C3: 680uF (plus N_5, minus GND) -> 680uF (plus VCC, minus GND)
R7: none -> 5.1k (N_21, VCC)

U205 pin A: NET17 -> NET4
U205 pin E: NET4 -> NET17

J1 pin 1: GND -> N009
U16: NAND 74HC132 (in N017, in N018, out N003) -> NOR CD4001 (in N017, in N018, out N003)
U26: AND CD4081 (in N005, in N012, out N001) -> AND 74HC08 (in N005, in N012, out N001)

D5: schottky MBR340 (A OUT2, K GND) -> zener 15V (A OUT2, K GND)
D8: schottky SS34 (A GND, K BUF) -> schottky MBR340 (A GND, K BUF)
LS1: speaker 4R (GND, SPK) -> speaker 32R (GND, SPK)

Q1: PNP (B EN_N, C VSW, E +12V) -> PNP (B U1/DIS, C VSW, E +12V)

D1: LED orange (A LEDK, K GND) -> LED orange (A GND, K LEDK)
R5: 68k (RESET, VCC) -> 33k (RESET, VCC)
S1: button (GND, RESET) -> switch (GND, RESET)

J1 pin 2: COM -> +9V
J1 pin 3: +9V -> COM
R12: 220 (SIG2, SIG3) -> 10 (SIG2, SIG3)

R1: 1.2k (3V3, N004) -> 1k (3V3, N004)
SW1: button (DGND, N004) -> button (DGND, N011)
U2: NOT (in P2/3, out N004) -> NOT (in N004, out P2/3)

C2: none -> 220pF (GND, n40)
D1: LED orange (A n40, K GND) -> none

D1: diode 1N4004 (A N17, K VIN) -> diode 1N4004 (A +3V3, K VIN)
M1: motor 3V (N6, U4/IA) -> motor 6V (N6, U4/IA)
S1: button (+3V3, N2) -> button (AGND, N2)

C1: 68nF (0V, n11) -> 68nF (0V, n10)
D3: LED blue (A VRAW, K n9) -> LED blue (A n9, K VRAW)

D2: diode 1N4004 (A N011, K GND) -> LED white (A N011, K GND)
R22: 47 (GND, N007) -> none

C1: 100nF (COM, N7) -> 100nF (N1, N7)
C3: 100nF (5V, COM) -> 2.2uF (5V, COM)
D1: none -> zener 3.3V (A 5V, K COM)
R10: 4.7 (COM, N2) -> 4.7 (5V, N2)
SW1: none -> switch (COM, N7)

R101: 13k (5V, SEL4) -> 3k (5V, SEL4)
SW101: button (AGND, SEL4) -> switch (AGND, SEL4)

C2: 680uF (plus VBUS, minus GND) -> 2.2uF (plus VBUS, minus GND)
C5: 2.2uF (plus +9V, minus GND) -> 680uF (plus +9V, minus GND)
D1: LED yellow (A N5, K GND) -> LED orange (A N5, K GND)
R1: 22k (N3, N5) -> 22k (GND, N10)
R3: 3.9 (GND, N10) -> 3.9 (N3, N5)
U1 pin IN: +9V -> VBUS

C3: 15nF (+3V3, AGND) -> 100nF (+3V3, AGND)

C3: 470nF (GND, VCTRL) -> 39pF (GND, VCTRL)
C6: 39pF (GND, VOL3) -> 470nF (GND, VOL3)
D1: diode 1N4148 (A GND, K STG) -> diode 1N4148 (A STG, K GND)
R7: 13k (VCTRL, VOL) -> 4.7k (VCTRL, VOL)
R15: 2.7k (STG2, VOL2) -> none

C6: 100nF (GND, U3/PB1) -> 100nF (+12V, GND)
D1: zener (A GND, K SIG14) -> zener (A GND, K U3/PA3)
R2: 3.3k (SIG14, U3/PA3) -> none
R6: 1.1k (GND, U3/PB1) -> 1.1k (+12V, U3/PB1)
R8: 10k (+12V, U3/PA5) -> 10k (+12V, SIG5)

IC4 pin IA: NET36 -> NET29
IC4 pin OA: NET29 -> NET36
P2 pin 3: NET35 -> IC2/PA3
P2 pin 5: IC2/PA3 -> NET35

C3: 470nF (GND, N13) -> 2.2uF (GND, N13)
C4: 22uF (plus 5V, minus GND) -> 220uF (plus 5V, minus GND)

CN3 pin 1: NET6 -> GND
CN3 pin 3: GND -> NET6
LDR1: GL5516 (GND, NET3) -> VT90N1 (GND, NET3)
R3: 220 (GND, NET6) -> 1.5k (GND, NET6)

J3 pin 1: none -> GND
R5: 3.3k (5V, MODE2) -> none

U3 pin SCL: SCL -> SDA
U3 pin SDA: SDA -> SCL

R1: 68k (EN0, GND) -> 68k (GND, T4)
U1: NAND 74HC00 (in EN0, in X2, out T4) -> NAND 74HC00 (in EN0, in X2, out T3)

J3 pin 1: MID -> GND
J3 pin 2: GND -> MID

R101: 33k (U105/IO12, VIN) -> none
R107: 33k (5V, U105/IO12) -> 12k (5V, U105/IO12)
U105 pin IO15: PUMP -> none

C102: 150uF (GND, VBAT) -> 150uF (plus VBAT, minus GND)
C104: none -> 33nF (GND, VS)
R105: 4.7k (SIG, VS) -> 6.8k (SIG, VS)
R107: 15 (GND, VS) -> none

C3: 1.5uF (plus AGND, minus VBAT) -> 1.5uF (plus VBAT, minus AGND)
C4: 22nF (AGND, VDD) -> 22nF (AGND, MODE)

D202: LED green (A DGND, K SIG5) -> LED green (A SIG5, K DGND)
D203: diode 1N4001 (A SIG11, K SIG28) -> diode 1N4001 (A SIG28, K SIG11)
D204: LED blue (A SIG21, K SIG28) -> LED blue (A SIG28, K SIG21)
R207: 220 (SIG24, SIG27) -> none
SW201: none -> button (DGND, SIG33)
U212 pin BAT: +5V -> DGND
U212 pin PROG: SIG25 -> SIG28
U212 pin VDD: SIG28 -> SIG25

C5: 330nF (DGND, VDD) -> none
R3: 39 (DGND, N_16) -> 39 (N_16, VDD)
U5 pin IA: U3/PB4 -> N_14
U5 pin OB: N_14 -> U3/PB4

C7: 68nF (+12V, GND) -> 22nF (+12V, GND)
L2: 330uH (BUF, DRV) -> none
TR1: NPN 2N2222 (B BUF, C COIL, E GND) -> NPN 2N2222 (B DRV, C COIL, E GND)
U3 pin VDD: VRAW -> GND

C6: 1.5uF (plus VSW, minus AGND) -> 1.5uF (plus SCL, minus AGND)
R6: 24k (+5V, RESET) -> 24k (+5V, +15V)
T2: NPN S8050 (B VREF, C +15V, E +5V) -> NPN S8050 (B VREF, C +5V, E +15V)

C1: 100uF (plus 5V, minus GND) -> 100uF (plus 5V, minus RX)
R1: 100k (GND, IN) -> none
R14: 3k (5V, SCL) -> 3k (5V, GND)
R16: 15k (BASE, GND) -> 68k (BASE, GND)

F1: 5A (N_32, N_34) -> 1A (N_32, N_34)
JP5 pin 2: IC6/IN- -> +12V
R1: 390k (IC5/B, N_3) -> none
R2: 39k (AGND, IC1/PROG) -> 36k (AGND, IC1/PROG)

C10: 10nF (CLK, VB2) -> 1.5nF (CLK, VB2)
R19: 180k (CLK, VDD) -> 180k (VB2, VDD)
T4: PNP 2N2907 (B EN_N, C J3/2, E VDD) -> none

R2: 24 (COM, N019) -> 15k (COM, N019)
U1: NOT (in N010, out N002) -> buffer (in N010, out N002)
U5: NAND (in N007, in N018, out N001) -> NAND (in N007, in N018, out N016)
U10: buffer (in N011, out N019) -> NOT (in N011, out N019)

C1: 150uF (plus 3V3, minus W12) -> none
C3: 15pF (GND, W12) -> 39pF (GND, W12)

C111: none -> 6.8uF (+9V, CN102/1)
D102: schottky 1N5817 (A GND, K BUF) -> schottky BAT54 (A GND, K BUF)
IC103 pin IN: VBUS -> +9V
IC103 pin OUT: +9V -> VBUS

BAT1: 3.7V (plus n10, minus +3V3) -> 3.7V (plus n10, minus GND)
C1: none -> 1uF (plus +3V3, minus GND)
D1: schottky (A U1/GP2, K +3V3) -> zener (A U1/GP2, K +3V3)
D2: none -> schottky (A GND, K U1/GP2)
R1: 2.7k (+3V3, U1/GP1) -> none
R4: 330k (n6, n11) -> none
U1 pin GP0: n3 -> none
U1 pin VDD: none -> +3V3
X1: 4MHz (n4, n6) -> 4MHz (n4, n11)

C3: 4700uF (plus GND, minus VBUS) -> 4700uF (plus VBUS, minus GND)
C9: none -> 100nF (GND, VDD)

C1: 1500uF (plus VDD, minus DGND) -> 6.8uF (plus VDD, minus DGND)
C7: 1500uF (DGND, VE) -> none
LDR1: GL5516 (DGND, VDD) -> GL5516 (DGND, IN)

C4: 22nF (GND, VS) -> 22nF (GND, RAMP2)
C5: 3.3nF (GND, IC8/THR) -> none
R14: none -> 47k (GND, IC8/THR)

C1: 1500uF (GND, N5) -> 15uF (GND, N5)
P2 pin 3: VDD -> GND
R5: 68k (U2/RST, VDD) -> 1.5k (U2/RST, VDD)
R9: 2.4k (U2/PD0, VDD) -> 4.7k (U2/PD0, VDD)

- _Goal of the exercise_
Your answer should be the lines above from the one containing "J3 pin 1: MID -> GND" through the one containing "IC103 pin OUT: +9V -> VBUS", copied exactly and with both ends kept.

- _Completed task_
J3 pin 1: MID -> GND
J3 pin 2: GND -> MID

R101: 33k (U105/IO12, VIN) -> none
R107: 33k (5V, U105/IO12) -> 12k (5V, U105/IO12)
U105 pin IO15: PUMP -> none

C102: 150uF (GND, VBAT) -> 150uF (plus VBAT, minus GND)
C104: none -> 33nF (GND, VS)
R105: 4.7k (SIG, VS) -> 6.8k (SIG, VS)
R107: 15 (GND, VS) -> none

C3: 1.5uF (plus AGND, minus VBAT) -> 1.5uF (plus VBAT, minus AGND)
C4: 22nF (AGND, VDD) -> 22nF (AGND, MODE)

D202: LED green (A DGND, K SIG5) -> LED green (A SIG5, K DGND)
D203: diode 1N4001 (A SIG11, K SIG28) -> diode 1N4001 (A SIG28, K SIG11)
D204: LED blue (A SIG21, K SIG28) -> LED blue (A SIG28, K SIG21)
R207: 220 (SIG24, SIG27) -> none
SW201: none -> button (DGND, SIG33)
U212 pin BAT: +5V -> DGND
U212 pin PROG: SIG25 -> SIG28
U212 pin VDD: SIG28 -> SIG25

C5: 330nF (DGND, VDD) -> none
R3: 39 (DGND, N_16) -> 39 (N_16, VDD)
U5 pin IA: U3/PB4 -> N_14
U5 pin OB: N_14 -> U3/PB4

C7: 68nF (+12V, GND) -> 22nF (+12V, GND)
L2: 330uH (BUF, DRV) -> none
TR1: NPN 2N2222 (B BUF, C COIL, E GND) -> NPN 2N2222 (B DRV, C COIL, E GND)
U3 pin VDD: VRAW -> GND

C6: 1.5uF (plus VSW, minus AGND) -> 1.5uF (plus SCL, minus AGND)
R6: 24k (+5V, RESET) -> 24k (+5V, +15V)
T2: NPN S8050 (B VREF, C +15V, E +5V) -> NPN S8050 (B VREF, C +5V, E +15V)

C1: 100uF (plus 5V, minus GND) -> 100uF (plus 5V, minus RX)
R1: 100k (GND, IN) -> none
R14: 3k (5V, SCL) -> 3k (5V, GND)
R16: 15k (BASE, GND) -> 68k (BASE, GND)

F1: 5A (N_32, N_34) -> 1A (N_32, N_34)
JP5 pin 2: IC6/IN- -> +12V
R1: 390k (IC5/B, N_3) -> none
R2: 39k (AGND, IC1/PROG) -> 36k (AGND, IC1/PROG)

C10: 10nF (CLK, VB2) -> 1.5nF (CLK, VB2)
R19: 180k (CLK, VDD) -> 180k (VB2, VDD)
T4: PNP 2N2907 (B EN_N, C J3/2, E VDD) -> none

R2: 24 (COM, N019) -> 15k (COM, N019)
U1: NOT (in N010, out N002) -> buffer (in N010, out N002)
U5: NAND (in N007, in N018, out N001) -> NAND (in N007, in N018, out N016)
U10: buffer (in N011, out N019) -> NOT (in N011, out N019)

C1: 150uF (plus 3V3, minus W12) -> none
C3: 15pF (GND, W12) -> 39pF (GND, W12)

C111: none -> 6.8uF (+9V, CN102/1)
D102: schottky 1N5817 (A GND, K BUF) -> schottky BAT54 (A GND, K BUF)
IC103 pin IN: VBUS -> +9V
IC103 pin OUT: +9V -> VBUS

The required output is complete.